## [WHAT NEEDS TO BE DONE]
With spelling and spacing unchanged, write out each line of the material.

## [PROVIDED RECORDS]
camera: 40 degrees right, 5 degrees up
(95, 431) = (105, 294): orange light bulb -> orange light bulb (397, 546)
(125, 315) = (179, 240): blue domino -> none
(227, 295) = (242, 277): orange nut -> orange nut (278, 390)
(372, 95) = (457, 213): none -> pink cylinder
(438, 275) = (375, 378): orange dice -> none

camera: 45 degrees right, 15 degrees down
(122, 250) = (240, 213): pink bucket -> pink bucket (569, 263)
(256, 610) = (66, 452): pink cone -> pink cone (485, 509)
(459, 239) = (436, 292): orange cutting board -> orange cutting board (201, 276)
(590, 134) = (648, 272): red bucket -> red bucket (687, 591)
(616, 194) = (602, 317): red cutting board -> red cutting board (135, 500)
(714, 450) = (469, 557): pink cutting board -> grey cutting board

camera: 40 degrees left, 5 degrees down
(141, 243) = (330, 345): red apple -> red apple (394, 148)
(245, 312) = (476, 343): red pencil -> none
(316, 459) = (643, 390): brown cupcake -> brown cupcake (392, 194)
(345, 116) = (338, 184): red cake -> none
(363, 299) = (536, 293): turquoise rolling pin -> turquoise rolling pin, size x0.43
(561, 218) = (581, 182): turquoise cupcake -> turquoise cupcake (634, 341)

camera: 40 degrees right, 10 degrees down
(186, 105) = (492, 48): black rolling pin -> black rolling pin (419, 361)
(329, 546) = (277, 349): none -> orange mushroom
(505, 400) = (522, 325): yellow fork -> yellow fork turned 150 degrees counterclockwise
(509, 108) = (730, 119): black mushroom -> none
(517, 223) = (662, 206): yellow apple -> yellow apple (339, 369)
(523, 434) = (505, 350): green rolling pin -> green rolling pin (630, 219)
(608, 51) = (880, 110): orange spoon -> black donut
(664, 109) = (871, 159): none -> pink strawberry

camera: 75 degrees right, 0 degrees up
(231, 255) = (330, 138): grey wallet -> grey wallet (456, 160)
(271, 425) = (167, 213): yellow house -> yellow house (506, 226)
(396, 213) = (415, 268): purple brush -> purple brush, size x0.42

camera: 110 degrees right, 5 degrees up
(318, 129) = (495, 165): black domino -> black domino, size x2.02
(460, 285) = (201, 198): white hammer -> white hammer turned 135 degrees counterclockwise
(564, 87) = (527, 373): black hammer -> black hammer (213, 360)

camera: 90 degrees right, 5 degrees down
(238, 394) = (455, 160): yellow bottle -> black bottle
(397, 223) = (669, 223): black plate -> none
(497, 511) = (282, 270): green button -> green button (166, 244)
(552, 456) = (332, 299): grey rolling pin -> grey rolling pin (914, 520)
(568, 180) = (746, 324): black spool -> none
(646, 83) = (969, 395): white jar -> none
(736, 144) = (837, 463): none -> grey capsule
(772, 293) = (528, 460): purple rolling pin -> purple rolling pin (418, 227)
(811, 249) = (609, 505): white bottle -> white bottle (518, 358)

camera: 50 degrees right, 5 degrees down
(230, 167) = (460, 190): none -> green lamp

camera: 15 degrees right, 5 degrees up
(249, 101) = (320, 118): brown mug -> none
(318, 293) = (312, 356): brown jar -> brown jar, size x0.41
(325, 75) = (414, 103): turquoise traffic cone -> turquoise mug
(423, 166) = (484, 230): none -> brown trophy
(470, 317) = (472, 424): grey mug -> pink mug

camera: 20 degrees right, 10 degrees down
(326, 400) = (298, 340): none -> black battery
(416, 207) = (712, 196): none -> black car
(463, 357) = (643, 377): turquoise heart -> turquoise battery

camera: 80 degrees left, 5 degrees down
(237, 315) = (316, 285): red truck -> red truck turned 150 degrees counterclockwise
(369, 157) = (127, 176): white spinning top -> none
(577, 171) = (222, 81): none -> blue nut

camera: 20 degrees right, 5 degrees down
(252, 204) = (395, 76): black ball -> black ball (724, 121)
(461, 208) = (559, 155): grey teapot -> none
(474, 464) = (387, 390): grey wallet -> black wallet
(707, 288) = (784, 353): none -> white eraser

## [EXERCISE OUTPUT]
camera: 40 degrees right, 5 degrees up
(95, 431) = (105, 294): orange light bulb -> orange light bulb (397, 546)
(125, 315) = (179, 240): blue domino -> none
(227, 295) = (242, 277): orange nut -> orange nut (278, 390)
(372, 95) = (457, 213): none -> pink cylinder
(438, 275) = (375, 378): orange dice -> none

camera: 45 degrees right, 15 degrees down
(122, 250) = (240, 213): pink bucket -> pink bucket (569, 263)
(256, 610) = (66, 452): pink cone -> pink cone (485, 509)
(459, 239) = (436, 292): orange cutting board -> orange cutting board (201, 276)
(590, 134) = (648, 272): red bucket -> red bucket (687, 591)
(616, 194) = (602, 317): red cutting board -> red cutting board (135, 500)
(714, 450) = (469, 557): pink cutting board -> grey cutting board

camera: 40 degrees left, 5 degrees down
(141, 243) = (330, 345): red apple -> red apple (394, 148)
(245, 312) = (476, 343): red pencil -> none
(316, 459) = (643, 390): brown cupcake -> brown cupcake (392, 194)
(345, 116) = (338, 184): red cake -> none
(363, 299) = (536, 293): turquoise rolling pin -> turquoise rolling pin, size x0.43
(561, 218) = (581, 182): turquoise cupcake -> turquoise cupcake (634, 341)

camera: 40 degrees right, 10 degrees down
(186, 105) = (492, 48): black rolling pin -> black rolling pin (419, 361)
(329, 546) = (277, 349): none -> orange mushroom
(505, 400) = (522, 325): yellow fork -> yellow fork turned 150 degrees counterclockwise
(509, 108) = (730, 119): black mushroom -> none
(517, 223) = (662, 206): yellow apple -> yellow apple (339, 369)
(523, 434) = (505, 350): green rolling pin -> green rolling pin (630, 219)
(608, 51) = (880, 110): orange spoon -> black donut
(664, 109) = (871, 159): none -> pink strawberry

camera: 75 degrees right, 0 degrees up
(231, 255) = (330, 138): grey wallet -> grey wallet (456, 160)
(271, 425) = (167, 213): yellow house -> yellow house (506, 226)
(396, 213) = (415, 268): purple brush -> purple brush, size x0.42

camera: 110 degrees right, 5 degrees up
(318, 129) = (495, 165): black domino -> black domino, size x2.02
(460, 285) = (201, 198): white hammer -> white hammer turned 135 degrees counterclockwise
(564, 87) = (527, 373): black hammer -> black hammer (213, 360)

camera: 90 degrees right, 5 degrees down
(238, 394) = (455, 160): yellow bottle -> black bottle
(397, 223) = (669, 223): black plate -> none
(497, 511) = (282, 270): green button -> green button (166, 244)
(552, 456) = (332, 299): grey rolling pin -> grey rolling pin (914, 520)
(568, 180) = (746, 324): black spool -> none
(646, 83) = (969, 395): white jar -> none
(736, 144) = (837, 463): none -> grey capsule
(772, 293) = (528, 460): purple rolling pin -> purple rolling pin (418, 227)
(811, 249) = (609, 505): white bottle -> white bottle (518, 358)

camera: 50 degrees right, 5 degrees down
(230, 167) = (460, 190): none -> green lamp

camera: 15 degrees right, 5 degrees up
(249, 101) = (320, 118): brown mug -> none
(318, 293) = (312, 356): brown jar -> brown jar, size x0.41
(325, 75) = (414, 103): turquoise traffic cone -> turquoise mug
(423, 166) = (484, 230): none -> brown trophy
(470, 317) = (472, 424): grey mug -> pink mug

camera: 20 degrees right, 10 degrees down
(326, 400) = (298, 340): none -> black battery
(416, 207) = (712, 196): none -> black car
(463, 357) = (643, 377): turquoise heart -> turquoise battery

camera: 80 degrees left, 5 degrees down
(237, 315) = (316, 285): red truck -> red truck turned 150 degrees counterclockwise
(369, 157) = (127, 176): white spinning top -> none
(577, 171) = (222, 81): none -> blue nut

camera: 20 degrees right, 5 degrees down
(252, 204) = (395, 76): black ball -> black ball (724, 121)
(461, 208) = (559, 155): grey teapot -> none
(474, 464) = (387, 390): grey wallet -> black wallet
(707, 288) = (784, 353): none -> white eraser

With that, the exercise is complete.